## Task goal
The entries below hold a line with "BAT1: 3V (plus" and a line with "D3: schottky SS14 (A SIG, K". Return those lines and all that lie between them, exactly and only.

## Dataset content
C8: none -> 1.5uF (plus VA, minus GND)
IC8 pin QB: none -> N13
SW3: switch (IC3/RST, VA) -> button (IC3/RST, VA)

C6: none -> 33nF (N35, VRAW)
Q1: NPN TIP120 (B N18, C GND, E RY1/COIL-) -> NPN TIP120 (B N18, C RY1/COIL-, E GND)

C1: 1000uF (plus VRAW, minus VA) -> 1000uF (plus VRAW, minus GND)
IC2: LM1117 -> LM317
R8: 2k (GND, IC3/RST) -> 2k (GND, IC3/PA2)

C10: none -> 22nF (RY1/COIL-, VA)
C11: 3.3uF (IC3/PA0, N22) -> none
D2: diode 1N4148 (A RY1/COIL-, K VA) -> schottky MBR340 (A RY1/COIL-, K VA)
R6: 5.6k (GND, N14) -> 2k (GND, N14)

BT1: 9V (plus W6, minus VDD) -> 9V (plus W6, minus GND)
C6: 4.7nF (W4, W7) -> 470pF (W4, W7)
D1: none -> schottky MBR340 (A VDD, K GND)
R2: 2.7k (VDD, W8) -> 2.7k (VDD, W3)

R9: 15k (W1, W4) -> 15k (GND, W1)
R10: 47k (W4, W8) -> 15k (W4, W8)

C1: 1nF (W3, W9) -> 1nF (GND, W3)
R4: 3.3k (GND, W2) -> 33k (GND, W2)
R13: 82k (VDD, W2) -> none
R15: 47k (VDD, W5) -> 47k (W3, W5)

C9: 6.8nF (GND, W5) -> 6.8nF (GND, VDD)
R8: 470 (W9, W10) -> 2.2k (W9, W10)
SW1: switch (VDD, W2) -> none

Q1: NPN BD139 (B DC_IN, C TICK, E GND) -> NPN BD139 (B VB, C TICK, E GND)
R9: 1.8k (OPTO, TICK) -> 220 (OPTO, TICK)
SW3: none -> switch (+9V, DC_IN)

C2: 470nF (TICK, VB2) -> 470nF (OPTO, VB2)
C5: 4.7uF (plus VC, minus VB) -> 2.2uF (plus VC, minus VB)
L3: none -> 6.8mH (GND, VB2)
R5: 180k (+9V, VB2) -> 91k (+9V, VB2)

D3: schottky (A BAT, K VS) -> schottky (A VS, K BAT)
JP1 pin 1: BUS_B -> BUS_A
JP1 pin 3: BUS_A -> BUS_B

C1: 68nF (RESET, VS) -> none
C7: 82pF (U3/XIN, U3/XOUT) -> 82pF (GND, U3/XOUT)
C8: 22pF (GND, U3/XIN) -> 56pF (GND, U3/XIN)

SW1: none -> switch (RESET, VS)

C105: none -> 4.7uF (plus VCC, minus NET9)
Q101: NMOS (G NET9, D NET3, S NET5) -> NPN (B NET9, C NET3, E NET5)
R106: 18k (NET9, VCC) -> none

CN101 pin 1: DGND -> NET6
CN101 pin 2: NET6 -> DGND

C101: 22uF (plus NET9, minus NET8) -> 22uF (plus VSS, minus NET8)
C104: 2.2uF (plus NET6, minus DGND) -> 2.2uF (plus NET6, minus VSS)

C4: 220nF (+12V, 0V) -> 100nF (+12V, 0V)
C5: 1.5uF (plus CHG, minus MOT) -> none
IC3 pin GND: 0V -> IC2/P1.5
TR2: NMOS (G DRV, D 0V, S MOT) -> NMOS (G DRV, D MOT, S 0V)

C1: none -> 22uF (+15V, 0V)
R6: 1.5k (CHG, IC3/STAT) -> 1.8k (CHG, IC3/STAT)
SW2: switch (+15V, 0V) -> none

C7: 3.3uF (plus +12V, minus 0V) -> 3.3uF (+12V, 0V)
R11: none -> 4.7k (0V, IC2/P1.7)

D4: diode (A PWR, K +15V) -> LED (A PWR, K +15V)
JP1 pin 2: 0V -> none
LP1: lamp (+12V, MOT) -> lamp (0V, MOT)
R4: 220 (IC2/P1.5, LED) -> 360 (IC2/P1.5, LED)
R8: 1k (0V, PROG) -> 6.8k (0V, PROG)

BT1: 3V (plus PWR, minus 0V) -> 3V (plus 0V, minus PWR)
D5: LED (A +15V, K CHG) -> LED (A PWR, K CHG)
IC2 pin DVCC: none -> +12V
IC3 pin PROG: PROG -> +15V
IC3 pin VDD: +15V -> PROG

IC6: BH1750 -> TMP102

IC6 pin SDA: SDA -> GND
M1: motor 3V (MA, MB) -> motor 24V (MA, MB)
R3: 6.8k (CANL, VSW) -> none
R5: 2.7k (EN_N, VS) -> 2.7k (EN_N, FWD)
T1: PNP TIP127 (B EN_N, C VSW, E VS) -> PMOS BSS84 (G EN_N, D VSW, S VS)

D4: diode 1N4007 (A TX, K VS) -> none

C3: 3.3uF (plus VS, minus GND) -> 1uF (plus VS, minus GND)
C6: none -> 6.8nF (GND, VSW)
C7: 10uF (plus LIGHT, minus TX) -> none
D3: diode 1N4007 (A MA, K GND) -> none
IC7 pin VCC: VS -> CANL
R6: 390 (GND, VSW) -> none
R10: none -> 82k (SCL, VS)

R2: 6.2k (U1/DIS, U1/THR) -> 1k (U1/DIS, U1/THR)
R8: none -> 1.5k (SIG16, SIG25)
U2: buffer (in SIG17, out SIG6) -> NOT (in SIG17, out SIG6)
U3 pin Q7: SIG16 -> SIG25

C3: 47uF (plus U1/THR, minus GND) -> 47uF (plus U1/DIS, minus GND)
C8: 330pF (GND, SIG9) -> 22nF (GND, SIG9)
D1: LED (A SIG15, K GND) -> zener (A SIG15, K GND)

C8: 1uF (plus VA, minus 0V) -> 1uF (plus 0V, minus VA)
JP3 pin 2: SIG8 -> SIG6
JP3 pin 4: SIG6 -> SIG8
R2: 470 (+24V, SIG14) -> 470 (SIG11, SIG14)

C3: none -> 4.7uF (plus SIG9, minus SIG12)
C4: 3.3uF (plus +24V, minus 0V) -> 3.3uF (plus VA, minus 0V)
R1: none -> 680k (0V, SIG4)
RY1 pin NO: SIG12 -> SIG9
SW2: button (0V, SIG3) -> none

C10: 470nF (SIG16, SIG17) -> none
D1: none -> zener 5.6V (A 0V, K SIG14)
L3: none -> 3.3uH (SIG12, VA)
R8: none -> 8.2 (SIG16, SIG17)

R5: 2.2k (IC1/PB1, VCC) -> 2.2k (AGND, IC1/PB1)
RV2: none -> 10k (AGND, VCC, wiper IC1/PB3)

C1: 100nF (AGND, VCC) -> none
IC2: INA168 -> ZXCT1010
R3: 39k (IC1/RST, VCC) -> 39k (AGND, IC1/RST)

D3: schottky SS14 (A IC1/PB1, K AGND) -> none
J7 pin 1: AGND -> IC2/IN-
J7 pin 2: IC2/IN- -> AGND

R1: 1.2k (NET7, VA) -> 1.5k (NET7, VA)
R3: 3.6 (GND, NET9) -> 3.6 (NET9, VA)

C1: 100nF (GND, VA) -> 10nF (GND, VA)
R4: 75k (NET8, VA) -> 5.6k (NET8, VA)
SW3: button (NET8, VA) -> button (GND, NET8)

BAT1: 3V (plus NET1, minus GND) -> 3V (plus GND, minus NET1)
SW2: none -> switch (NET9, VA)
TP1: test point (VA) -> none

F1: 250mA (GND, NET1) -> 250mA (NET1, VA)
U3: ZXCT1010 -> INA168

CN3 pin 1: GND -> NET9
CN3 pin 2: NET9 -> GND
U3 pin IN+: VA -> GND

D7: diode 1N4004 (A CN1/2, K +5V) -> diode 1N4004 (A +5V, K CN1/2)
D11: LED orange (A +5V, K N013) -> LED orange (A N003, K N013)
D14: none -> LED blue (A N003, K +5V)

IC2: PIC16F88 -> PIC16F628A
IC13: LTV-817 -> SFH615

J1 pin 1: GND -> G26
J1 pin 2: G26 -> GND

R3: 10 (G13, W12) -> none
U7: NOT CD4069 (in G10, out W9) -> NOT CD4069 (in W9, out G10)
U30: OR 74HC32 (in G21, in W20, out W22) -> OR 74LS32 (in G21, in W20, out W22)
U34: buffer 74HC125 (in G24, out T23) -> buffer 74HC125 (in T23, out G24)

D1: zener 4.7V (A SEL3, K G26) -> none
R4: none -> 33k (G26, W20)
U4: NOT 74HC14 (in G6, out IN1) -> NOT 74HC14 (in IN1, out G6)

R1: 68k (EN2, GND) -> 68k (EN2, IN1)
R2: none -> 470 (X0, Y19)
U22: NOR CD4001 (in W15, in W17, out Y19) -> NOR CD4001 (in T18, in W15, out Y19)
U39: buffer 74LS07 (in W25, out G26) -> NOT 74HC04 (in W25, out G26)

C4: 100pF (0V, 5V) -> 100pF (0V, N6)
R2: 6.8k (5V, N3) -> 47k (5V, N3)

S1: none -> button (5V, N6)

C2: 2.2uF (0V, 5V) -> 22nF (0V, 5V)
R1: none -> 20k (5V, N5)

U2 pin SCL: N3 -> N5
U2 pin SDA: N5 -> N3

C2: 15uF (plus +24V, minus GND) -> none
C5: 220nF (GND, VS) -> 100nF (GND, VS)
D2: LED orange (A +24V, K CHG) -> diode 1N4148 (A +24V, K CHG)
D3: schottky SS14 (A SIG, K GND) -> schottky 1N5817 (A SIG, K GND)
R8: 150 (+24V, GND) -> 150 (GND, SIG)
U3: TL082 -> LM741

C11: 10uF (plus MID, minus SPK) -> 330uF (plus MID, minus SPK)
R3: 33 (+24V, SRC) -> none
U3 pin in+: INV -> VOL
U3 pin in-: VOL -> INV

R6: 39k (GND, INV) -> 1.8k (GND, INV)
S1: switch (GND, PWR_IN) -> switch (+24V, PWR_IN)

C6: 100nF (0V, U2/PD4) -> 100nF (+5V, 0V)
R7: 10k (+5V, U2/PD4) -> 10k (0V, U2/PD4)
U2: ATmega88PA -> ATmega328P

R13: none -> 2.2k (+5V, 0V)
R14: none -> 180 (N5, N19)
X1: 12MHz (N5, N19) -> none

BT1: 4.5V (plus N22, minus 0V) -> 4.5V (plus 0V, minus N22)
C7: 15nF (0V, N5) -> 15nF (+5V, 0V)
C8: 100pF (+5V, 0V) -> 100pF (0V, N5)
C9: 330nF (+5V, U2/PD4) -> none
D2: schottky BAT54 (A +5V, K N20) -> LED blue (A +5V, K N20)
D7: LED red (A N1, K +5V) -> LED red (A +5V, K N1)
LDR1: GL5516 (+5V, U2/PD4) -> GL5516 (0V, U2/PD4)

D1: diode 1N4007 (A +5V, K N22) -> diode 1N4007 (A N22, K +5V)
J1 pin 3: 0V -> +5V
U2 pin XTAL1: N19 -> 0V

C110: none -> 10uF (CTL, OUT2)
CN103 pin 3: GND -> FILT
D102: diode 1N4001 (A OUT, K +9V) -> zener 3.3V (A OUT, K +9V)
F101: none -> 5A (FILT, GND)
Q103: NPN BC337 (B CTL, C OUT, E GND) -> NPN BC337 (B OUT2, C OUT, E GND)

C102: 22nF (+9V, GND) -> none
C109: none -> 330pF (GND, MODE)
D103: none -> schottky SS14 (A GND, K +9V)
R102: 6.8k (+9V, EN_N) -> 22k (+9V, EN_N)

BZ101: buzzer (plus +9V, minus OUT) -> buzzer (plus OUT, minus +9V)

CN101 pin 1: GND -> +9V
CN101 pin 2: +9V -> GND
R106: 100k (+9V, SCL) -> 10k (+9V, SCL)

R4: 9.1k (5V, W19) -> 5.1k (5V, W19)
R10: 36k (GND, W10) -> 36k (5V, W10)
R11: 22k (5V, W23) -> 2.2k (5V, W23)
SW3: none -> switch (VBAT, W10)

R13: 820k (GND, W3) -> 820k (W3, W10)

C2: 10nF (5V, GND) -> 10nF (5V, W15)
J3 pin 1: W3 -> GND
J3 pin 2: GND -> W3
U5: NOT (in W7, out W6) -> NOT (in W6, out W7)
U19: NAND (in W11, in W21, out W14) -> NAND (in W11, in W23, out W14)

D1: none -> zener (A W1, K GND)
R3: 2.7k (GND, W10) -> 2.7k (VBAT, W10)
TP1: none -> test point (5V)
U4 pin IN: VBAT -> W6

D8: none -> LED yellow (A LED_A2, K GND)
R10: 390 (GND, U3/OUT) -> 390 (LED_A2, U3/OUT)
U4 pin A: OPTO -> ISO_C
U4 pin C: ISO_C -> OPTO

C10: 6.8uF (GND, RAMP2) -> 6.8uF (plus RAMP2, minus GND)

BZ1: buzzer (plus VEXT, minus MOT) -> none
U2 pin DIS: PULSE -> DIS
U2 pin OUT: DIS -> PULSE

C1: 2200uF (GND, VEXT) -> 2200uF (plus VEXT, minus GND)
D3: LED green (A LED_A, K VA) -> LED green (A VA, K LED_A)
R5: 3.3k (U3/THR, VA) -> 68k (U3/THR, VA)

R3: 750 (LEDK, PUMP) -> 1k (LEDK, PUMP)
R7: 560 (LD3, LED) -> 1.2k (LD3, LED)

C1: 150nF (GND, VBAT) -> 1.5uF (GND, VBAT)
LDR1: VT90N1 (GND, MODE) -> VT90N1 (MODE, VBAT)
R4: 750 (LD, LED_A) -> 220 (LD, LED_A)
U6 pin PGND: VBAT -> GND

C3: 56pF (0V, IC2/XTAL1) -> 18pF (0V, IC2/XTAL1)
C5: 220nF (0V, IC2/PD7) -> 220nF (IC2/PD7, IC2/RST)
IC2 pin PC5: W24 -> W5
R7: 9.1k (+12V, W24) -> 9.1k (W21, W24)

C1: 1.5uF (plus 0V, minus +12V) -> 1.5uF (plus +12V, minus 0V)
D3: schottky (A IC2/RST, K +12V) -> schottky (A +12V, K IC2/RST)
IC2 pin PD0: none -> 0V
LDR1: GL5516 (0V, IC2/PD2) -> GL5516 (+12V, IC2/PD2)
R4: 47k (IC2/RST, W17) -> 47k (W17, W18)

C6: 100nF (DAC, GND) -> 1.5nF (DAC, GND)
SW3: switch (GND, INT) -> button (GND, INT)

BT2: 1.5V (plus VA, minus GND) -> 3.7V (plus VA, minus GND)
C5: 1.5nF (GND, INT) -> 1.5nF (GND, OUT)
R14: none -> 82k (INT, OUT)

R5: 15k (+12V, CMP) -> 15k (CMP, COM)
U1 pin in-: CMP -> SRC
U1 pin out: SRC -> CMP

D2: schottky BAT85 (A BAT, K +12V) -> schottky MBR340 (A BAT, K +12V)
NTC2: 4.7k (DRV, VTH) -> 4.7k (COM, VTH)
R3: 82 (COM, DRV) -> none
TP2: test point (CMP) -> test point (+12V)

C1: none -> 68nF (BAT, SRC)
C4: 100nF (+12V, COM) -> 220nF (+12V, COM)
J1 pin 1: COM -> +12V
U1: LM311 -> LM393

## The completed task
BAT1: 3V (plus NET1, minus GND) -> 3V (plus GND, minus NET1)
SW2: none -> switch (NET9, VA)
TP1: test point (VA) -> none

F1: 250mA (GND, NET1) -> 250mA (NET1, VA)
U3: ZXCT1010 -> INA168

CN3 pin 1: GND -> NET9
CN3 pin 2: NET9 -> GND
U3 pin IN+: VA -> GND

D7: diode 1N4004 (A CN1/2, K +5V) -> diode 1N4004 (A +5V, K CN1/2)
D11: LED orange (A +5V, K N013) -> LED orange (A N003, K N013)
D14: none -> LED blue (A N003, K +5V)

IC2: PIC16F88 -> PIC16F628A
IC13: LTV-817 -> SFH615

J1 pin 1: GND -> G26
J1 pin 2: G26 -> GND

R3: 10 (G13, W12) -> none
U7: NOT CD4069 (in G10, out W9) -> NOT CD4069 (in W9, out G10)
U30: OR 74HC32 (in G21, in W20, out W22) -> OR 74LS32 (in G21, in W20, out W22)
U34: buffer 74HC125 (in G24, out T23) -> buffer 74HC125 (in T23, out G24)

D1: zener 4.7V (A SEL3, K G26) -> none
R4: none -> 33k (G26, W20)
U4: NOT 74HC14 (in G6, out IN1) -> NOT 74HC14 (in IN1, out G6)

R1: 68k (EN2, GND) -> 68k (EN2, IN1)
R2: none -> 470 (X0, Y19)
U22: NOR CD4001 (in W15, in W17, out Y19) -> NOR CD4001 (in T18, in W15, out Y19)
U39: buffer 74LS07 (in W25, out G26) -> NOT 74HC04 (in W25, out G26)

C4: 100pF (0V, 5V) -> 100pF (0V, N6)
R2: 6.8k (5V, N3) -> 47k (5V, N3)

S1: none -> button (5V, N6)

C2: 2.2uF (0V, 5V) -> 22nF (0V, 5V)
R1: none -> 20k (5V, N5)

U2 pin SCL: N3 -> N5
U2 pin SDA: N5 -> N3

C2: 15uF (plus +24V, minus GND) -> none
C5: 220nF (GND, VS) -> 100nF (GND, VS)
D2: LED orange (A +24V, K CHG) -> diode 1N4148 (A +24V, K CHG)
D3: schottky SS14 (A SIG, K GND) -> schottky 1N5817 (A SIG, K GND)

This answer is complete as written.